** WHAT TO WORK ON **
Nothing but the lines from the one with "yellow teddy bear: 5 -> 3" through the end of the data should be set down, each exactly as written, and no picture should be included.

** SOURCE RECORDS **
>>>>

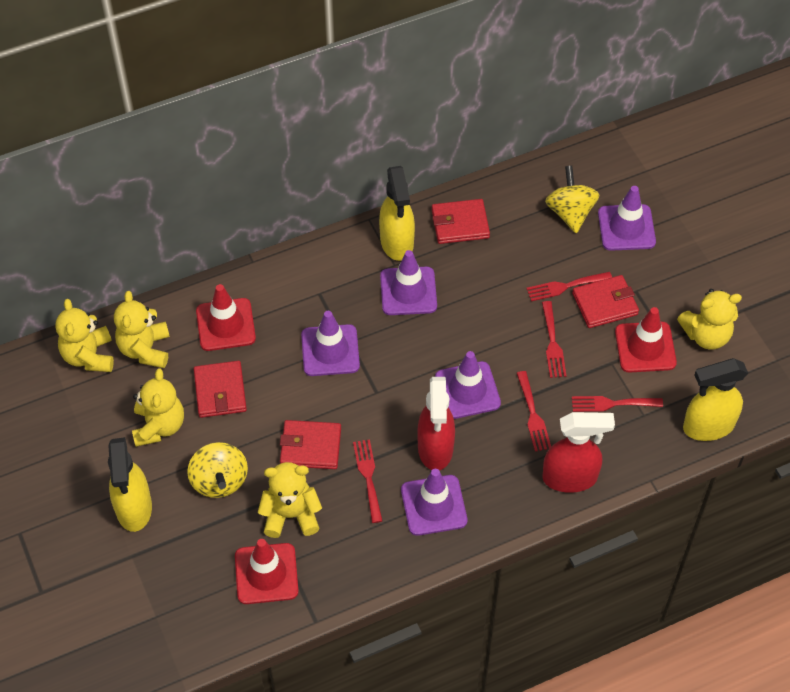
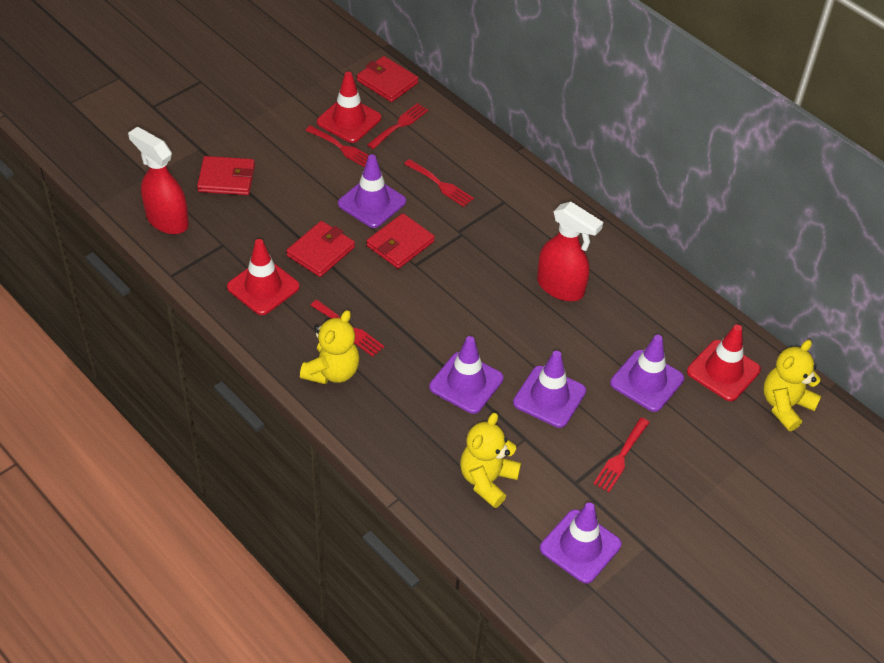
yellow spinning top: 2 -> 0
yellow spray bottle: 3 -> 0
yellow teddy bear: 5 -> 3

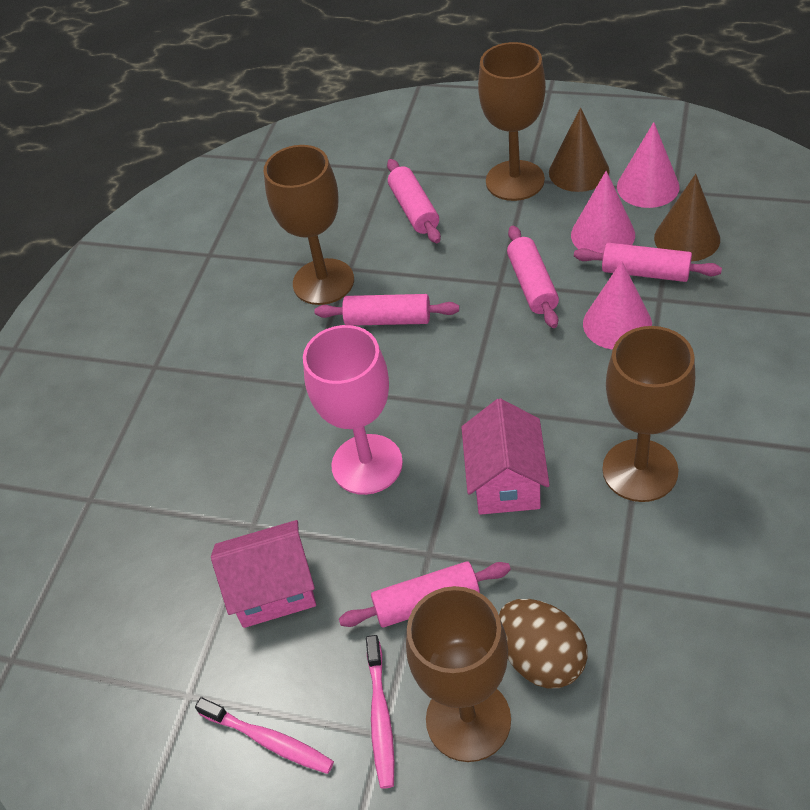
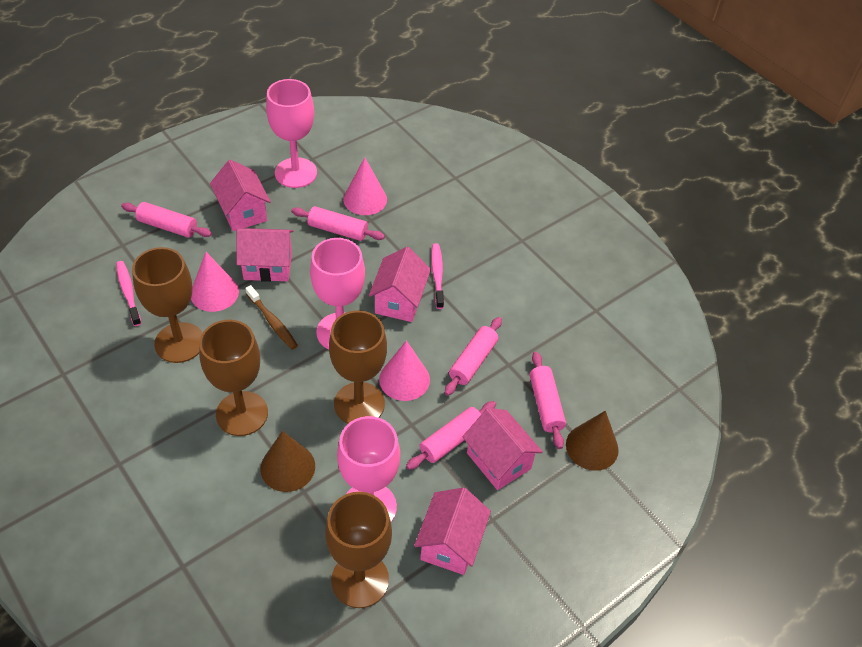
brown egg: 1 -> 0
brown toothbrush: 0 -> 1
pink goblet: 1 -> 3
pink house: 2 -> 5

<<<<

** REPLY **
yellow teddy bear: 5 -> 3

brown egg: 1 -> 0
brown toothbrush: 0 -> 1
pink goblet: 1 -> 3
pink house: 2 -> 5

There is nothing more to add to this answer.